Try it> Copy each line of the records that includes "zener".

Structured diff data:
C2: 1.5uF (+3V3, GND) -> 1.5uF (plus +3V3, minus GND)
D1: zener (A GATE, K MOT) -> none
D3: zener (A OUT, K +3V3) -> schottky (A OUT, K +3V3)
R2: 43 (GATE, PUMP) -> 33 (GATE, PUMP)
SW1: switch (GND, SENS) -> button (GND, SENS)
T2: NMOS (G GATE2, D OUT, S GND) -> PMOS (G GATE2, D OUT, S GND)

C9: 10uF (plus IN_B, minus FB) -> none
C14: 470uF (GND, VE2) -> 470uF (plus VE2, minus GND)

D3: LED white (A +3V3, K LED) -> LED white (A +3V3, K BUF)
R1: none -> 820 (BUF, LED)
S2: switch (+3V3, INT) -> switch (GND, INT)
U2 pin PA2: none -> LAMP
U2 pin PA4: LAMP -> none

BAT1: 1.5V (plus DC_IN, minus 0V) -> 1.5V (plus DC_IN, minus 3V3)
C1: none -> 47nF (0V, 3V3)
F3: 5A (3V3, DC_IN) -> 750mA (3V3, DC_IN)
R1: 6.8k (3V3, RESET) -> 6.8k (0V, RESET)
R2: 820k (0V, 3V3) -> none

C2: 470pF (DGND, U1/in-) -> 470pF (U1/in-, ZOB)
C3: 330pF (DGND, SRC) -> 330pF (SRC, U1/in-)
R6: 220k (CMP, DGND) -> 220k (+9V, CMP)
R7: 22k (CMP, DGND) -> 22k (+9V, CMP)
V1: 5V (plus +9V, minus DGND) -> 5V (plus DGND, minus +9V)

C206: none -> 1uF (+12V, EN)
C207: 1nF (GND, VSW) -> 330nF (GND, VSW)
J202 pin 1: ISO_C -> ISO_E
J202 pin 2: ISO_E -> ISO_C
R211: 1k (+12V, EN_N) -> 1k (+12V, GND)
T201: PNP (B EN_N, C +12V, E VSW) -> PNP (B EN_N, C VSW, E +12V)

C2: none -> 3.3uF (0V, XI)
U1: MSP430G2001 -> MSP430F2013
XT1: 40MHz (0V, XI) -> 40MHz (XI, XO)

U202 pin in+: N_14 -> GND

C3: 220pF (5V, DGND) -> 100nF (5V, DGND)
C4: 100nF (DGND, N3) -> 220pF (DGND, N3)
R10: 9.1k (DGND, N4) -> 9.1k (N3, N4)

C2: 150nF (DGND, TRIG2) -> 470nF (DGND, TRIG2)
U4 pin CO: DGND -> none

Problem solution>
D1: zener (A GATE, K MOT) -> none
D3: zener (A OUT, K +3V3) -> schottky (A OUT, K +3V3)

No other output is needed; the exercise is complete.